= Beginning of Section =
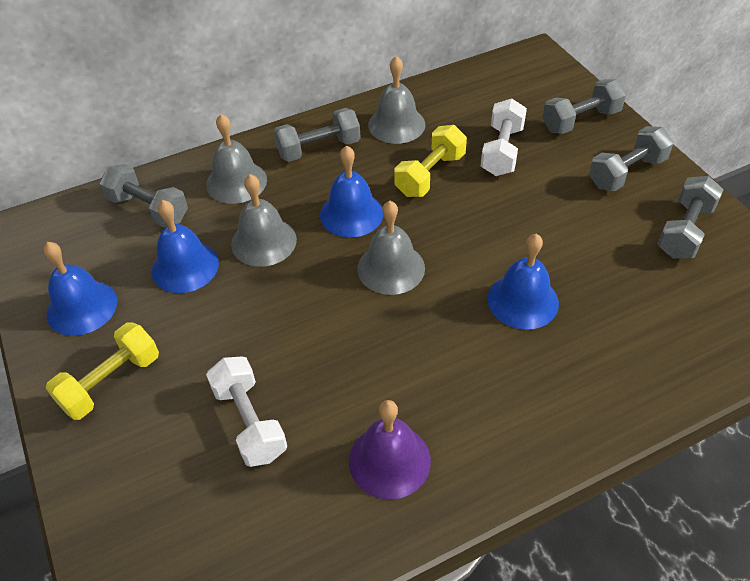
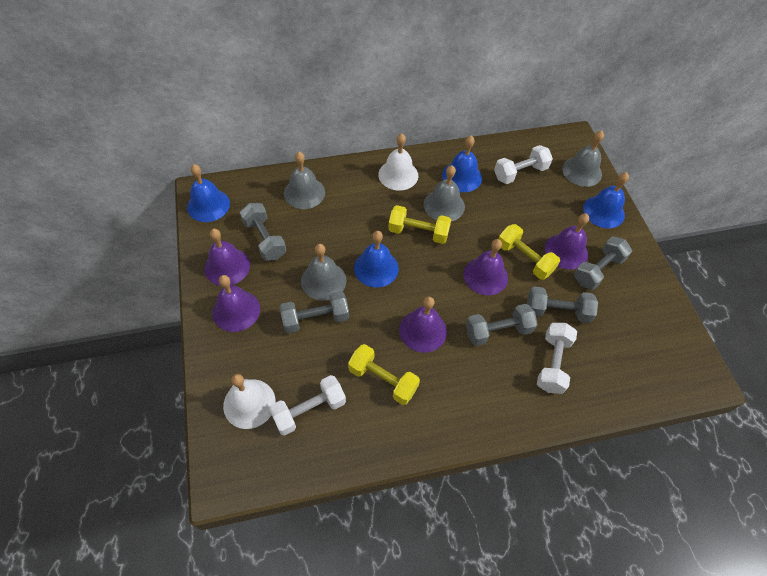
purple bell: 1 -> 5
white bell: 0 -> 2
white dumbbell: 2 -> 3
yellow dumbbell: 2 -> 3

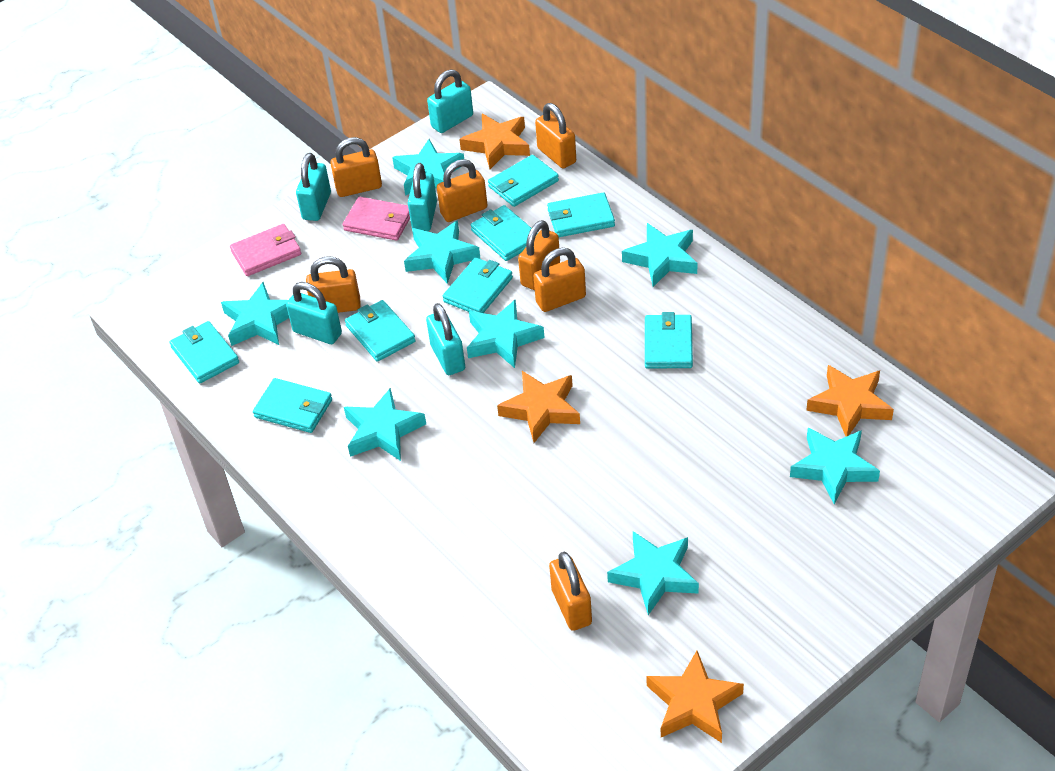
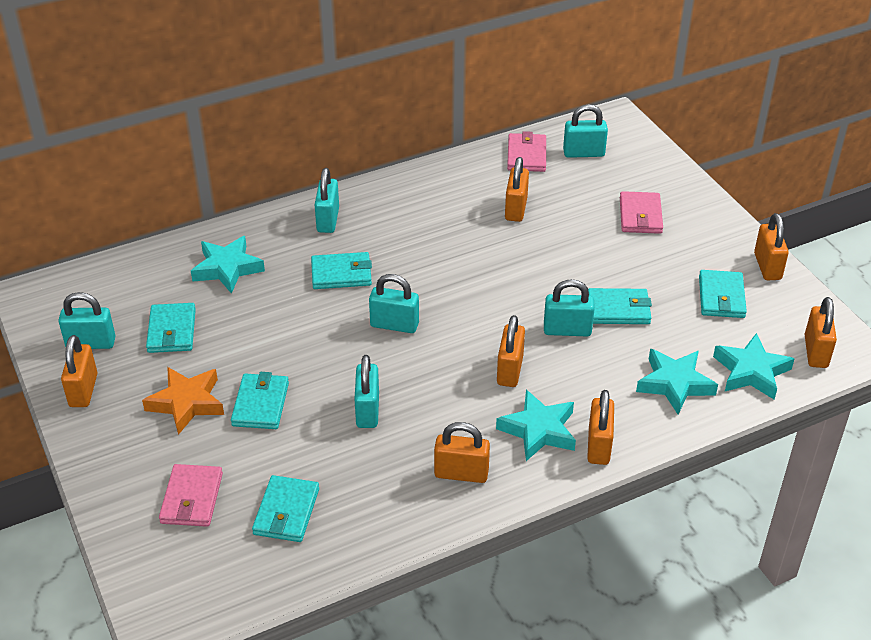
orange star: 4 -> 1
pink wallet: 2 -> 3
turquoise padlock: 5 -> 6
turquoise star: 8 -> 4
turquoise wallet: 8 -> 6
= End of Section =
**Instructions for the task**:
Retype each entry above character for character; pictures stay out.

**Completed exercise**:
purple bell: 1 -> 5
white bell: 0 -> 2
white dumbbell: 2 -> 3
yellow dumbbell: 2 -> 3

orange star: 4 -> 1
pink wallet: 2 -> 3
turquoise padlock: 5 -> 6
turquoise star: 8 -> 4
turquoise wallet: 8 -> 6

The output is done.